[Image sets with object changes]
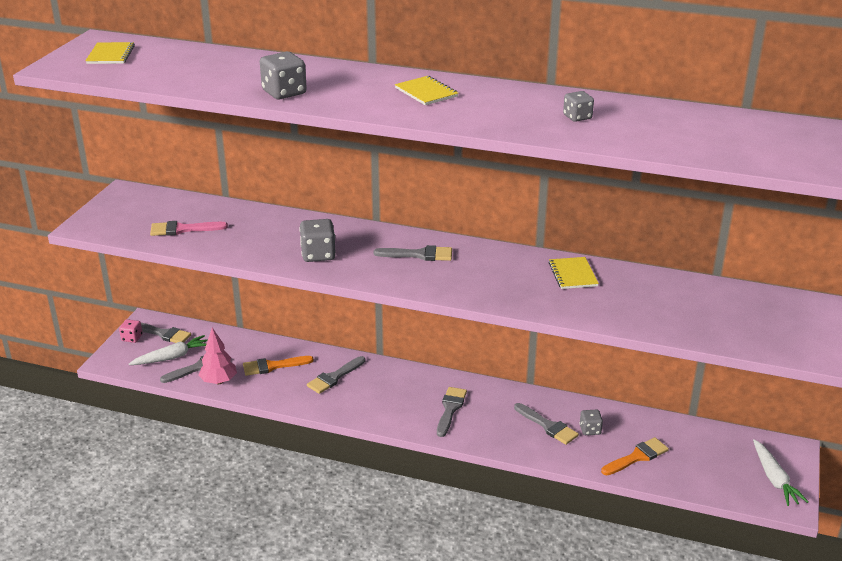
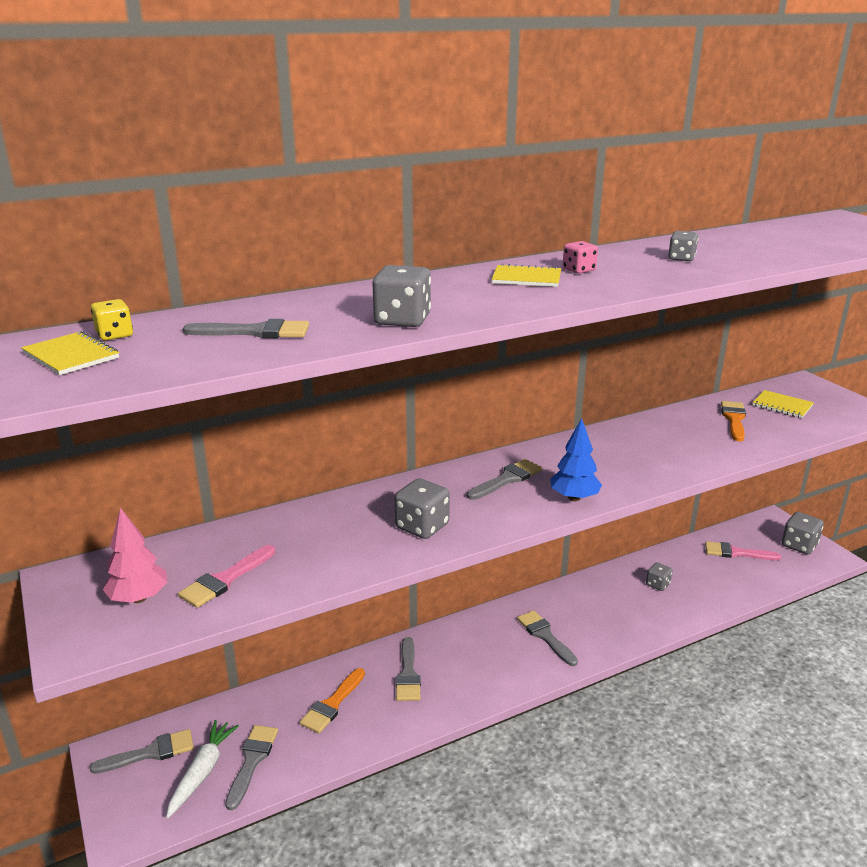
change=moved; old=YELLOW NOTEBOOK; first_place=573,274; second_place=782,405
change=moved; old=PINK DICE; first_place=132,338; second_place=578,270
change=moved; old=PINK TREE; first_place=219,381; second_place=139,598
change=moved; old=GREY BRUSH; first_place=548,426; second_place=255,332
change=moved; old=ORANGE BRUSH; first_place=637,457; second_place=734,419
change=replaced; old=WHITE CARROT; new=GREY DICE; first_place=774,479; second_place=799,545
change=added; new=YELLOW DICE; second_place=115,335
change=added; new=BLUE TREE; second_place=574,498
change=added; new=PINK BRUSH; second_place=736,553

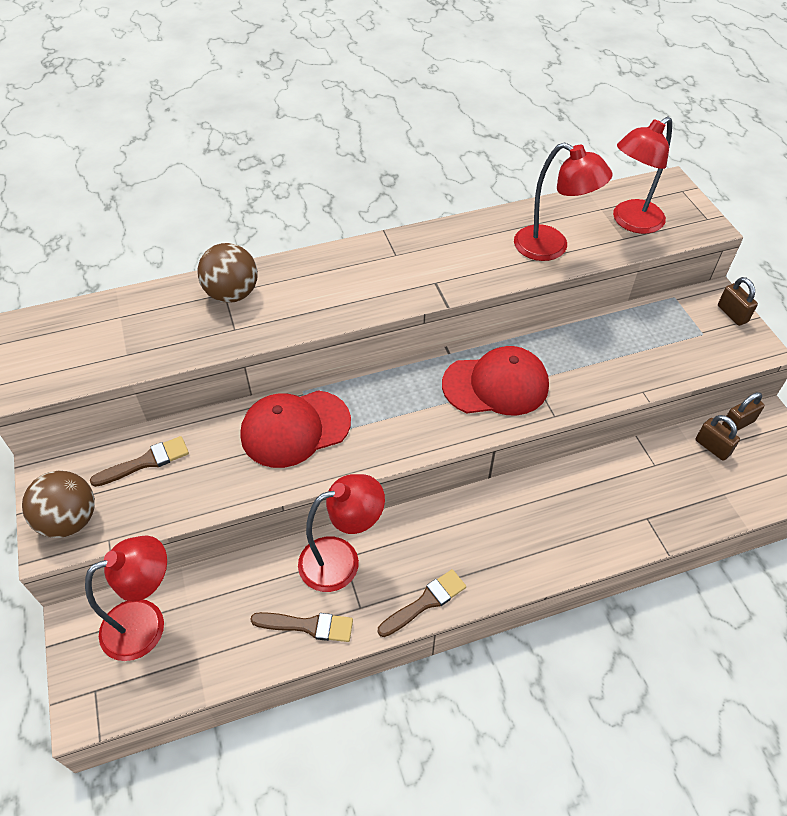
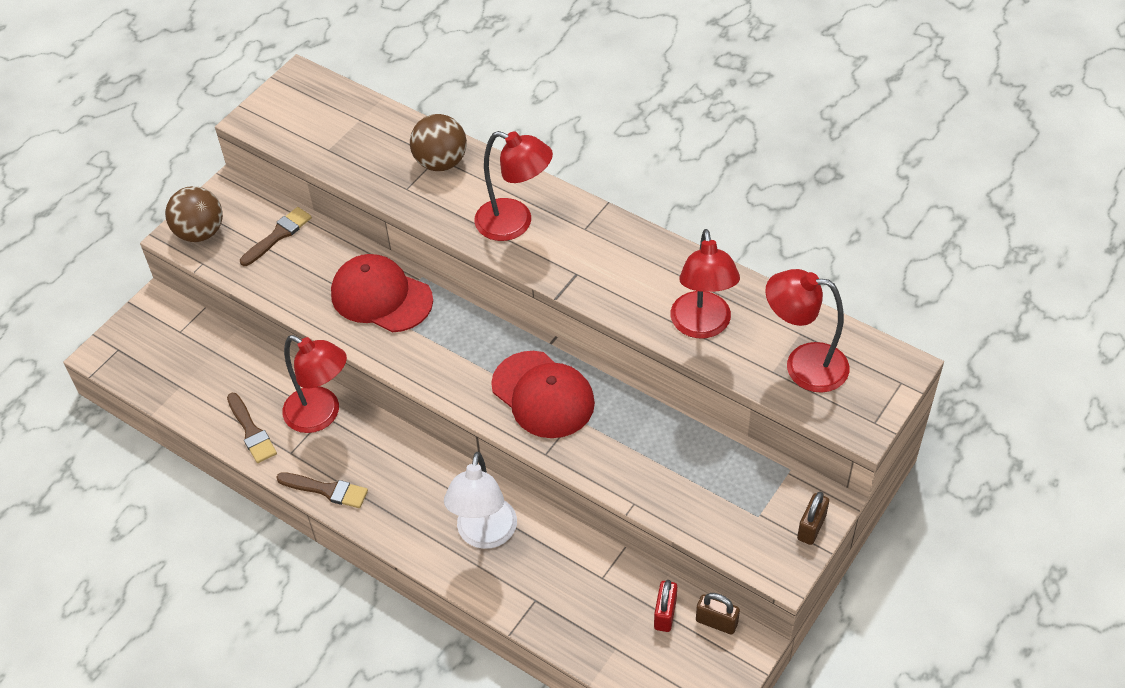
change=recoloured; old=BROWN PADLOCK; new=RED PADLOCK; first_place=712,447; second_place=665,614
change=turned; old=BROWN BRUSH; first_place=146,462; second_place=278,235; degrees=-75
change=moved; old=RED LAMP; first_place=146,623; second_place=515,223
change=added; new=WHITE LAMP; second_place=484,535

# [Assigned task]
Please return all lines from the records that hold the word "TREE".

# [Written reply]
change=moved; old=PINK TREE; first_place=219,381; second_place=139,598
change=added; new=BLUE TREE; second_place=574,498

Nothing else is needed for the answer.